### Aim
Copy out the material below word for word, from its first line down to and including the line containing "yellow cross at".

### Input for this task
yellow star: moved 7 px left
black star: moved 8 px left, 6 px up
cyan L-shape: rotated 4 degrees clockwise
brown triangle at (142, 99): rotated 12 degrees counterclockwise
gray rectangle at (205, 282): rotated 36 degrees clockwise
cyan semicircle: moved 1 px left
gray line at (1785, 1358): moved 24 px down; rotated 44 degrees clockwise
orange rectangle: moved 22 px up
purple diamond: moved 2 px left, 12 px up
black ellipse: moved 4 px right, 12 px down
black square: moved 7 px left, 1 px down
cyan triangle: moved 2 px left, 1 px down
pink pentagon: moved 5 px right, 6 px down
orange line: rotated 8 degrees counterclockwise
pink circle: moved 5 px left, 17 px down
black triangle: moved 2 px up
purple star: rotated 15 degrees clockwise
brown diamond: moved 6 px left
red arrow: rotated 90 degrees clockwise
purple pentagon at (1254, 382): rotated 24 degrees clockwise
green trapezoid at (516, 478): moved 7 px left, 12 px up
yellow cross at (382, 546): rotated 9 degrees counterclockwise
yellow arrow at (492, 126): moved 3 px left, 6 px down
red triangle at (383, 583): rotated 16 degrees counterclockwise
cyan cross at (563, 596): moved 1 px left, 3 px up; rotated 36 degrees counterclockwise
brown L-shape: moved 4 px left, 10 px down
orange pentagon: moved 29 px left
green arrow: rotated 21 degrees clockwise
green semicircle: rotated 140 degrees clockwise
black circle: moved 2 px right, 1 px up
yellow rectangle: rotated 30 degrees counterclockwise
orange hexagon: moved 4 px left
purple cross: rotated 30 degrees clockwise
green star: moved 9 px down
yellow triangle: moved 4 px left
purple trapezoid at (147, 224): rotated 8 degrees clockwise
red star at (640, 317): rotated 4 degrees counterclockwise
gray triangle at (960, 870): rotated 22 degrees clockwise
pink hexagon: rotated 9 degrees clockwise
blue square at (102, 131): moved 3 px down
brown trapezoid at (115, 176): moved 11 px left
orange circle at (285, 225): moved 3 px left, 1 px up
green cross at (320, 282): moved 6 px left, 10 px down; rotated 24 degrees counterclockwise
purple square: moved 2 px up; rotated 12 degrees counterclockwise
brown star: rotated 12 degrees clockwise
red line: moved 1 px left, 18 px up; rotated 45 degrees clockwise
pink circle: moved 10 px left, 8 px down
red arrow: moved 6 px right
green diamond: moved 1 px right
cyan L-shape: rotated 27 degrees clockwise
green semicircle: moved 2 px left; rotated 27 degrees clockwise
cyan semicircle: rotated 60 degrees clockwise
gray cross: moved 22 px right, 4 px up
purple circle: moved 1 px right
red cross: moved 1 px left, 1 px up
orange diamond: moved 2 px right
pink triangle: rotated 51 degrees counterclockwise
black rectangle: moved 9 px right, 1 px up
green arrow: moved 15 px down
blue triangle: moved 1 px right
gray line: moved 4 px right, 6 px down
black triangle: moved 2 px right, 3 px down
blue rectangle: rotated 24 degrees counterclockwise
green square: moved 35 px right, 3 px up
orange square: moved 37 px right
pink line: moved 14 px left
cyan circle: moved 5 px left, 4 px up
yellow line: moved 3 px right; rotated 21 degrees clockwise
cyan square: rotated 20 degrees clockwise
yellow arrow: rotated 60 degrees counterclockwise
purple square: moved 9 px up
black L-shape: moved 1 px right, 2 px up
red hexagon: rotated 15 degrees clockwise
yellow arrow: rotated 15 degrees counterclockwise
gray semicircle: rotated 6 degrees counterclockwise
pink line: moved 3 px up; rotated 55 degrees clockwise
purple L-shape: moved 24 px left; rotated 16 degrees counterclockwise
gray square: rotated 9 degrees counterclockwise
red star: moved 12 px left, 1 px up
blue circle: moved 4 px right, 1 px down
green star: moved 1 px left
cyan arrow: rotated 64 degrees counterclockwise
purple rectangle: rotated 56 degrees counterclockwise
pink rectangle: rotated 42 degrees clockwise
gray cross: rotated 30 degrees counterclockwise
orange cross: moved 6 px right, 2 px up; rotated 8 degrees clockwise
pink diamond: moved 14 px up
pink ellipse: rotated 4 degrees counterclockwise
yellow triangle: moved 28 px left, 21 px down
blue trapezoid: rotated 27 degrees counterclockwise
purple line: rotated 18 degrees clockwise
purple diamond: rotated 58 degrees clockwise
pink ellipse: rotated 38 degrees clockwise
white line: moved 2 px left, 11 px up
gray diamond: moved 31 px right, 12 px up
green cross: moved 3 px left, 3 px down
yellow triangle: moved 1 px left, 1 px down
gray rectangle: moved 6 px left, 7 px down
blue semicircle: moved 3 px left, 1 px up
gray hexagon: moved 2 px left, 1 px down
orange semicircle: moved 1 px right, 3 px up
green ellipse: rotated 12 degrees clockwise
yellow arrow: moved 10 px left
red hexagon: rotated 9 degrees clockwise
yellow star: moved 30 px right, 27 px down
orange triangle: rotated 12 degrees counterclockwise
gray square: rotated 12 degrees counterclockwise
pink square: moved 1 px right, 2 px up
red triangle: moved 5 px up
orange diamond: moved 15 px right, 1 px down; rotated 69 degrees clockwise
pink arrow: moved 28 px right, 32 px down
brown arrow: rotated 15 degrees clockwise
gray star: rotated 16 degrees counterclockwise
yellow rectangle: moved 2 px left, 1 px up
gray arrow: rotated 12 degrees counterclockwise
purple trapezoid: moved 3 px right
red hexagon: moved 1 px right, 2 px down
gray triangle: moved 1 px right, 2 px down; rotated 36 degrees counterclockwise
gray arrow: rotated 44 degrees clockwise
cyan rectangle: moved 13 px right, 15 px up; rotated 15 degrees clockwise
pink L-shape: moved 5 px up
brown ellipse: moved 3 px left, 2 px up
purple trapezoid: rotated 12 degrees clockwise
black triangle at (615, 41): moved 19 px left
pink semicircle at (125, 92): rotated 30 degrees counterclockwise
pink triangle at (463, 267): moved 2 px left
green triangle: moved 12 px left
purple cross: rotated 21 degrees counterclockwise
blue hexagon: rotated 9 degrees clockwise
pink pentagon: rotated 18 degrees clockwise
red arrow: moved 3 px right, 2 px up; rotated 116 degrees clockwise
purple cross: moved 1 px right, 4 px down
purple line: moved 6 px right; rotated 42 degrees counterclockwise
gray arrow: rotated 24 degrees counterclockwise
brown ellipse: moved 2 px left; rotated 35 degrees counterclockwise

### Result
yellow star: moved 7 px left
black star: moved 8 px left, 6 px up
cyan L-shape: rotated 4 degrees clockwise
brown triangle at (142, 99): rotated 12 degrees counterclockwise
gray rectangle at (205, 282): rotated 36 degrees clockwise
cyan semicircle: moved 1 px left
gray line at (1785, 1358): moved 24 px down; rotated 44 degrees clockwise
orange rectangle: moved 22 px up
purple diamond: moved 2 px left, 12 px up
black ellipse: moved 4 px right, 12 px down
black square: moved 7 px left, 1 px down
cyan triangle: moved 2 px left, 1 px down
pink pentagon: moved 5 px right, 6 px down
orange line: rotated 8 degrees counterclockwise
pink circle: moved 5 px left, 17 px down
black triangle: moved 2 px up
purple star: rotated 15 degrees clockwise
brown diamond: moved 6 px left
red arrow: rotated 90 degrees clockwise
purple pentagon at (1254, 382): rotated 24 degrees clockwise
green trapezoid at (516, 478): moved 7 px left, 12 px up
yellow cross at (382, 546): rotated 9 degrees counterclockwise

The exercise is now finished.